======== RECORDED DATA ========

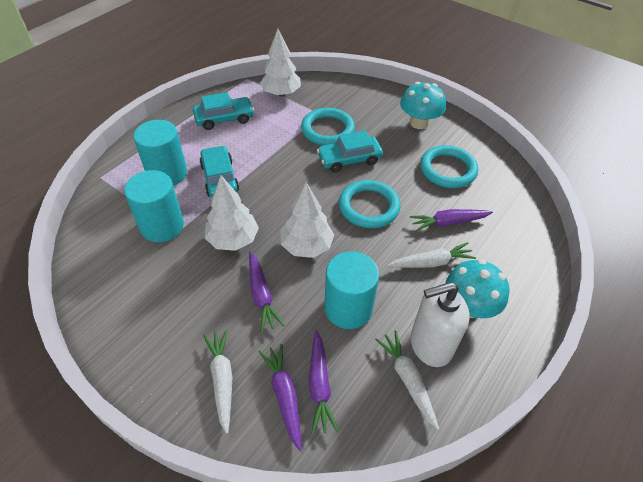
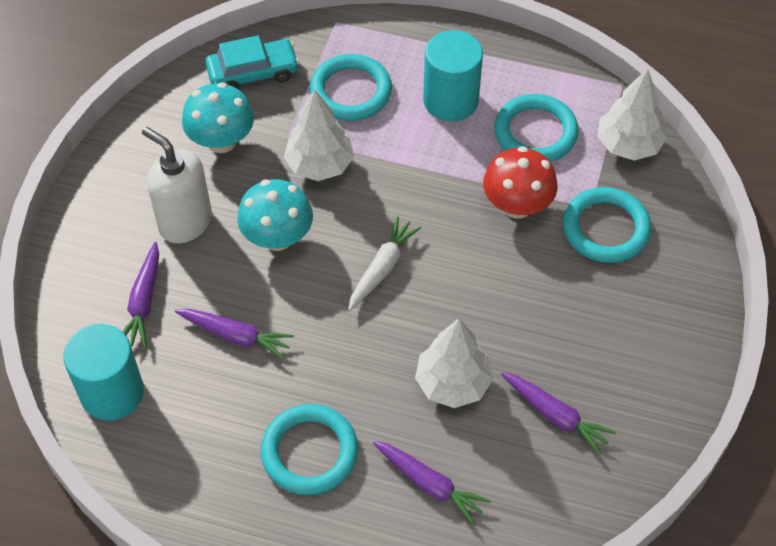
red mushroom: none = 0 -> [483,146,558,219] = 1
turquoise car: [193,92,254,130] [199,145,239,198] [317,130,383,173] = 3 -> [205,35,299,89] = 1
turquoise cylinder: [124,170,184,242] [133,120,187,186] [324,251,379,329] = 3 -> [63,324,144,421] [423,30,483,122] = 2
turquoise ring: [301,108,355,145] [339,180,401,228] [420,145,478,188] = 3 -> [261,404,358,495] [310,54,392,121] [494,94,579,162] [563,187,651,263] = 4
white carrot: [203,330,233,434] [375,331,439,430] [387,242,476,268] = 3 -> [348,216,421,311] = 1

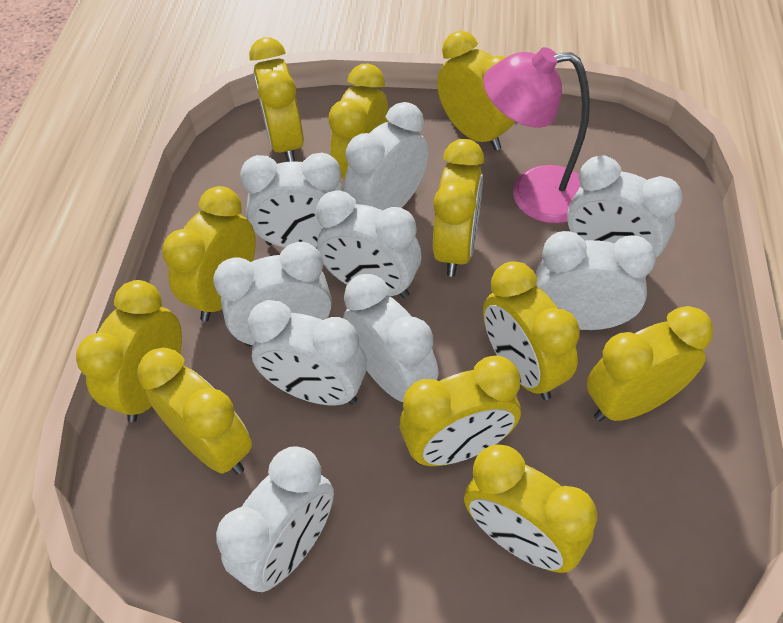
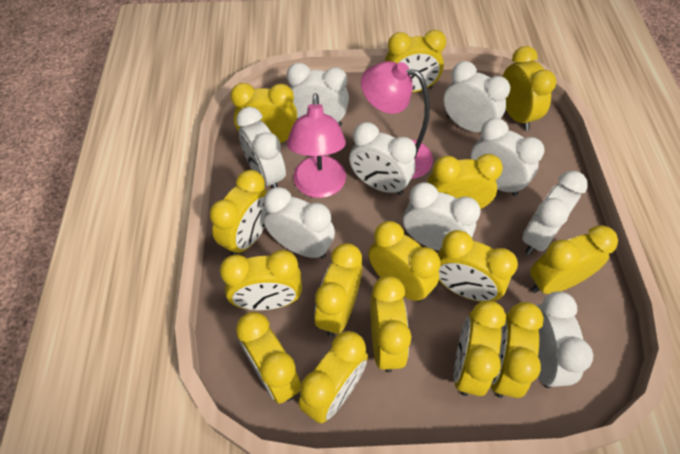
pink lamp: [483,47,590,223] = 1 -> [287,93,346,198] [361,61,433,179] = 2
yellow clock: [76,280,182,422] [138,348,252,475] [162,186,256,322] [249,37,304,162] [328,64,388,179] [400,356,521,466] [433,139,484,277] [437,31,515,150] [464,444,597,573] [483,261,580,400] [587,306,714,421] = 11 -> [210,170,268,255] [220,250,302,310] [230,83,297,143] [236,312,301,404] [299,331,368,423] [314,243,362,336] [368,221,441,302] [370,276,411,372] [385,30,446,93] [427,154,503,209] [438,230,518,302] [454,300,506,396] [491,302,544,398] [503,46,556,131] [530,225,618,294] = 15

========

• **TASK TO COMPLETE**
Type out the entries again without a single change, and leave the pictures out.

• **REPLY**
red mushroom: none = 0 -> [483,146,558,219] = 1
turquoise car: [193,92,254,130] [199,145,239,198] [317,130,383,173] = 3 -> [205,35,299,89] = 1
turquoise cylinder: [124,170,184,242] [133,120,187,186] [324,251,379,329] = 3 -> [63,324,144,421] [423,30,483,122] = 2
turquoise ring: [301,108,355,145] [339,180,401,228] [420,145,478,188] = 3 -> [261,404,358,495] [310,54,392,121] [494,94,579,162] [563,187,651,263] = 4
white carrot: [203,330,233,434] [375,331,439,430] [387,242,476,268] = 3 -> [348,216,421,311] = 1

pink lamp: [483,47,590,223] = 1 -> [287,93,346,198] [361,61,433,179] = 2
yellow clock: [76,280,182,422] [138,348,252,475] [162,186,256,322] [249,37,304,162] [328,64,388,179] [400,356,521,466] [433,139,484,277] [437,31,515,150] [464,444,597,573] [483,261,580,400] [587,306,714,421] = 11 -> [210,170,268,255] [220,250,302,310] [230,83,297,143] [236,312,301,404] [299,331,368,423] [314,243,362,336] [368,221,441,302] [370,276,411,372] [385,30,446,93] [427,154,503,209] [438,230,518,302] [454,300,506,396] [491,302,544,398] [503,46,556,131] [530,225,618,294] = 15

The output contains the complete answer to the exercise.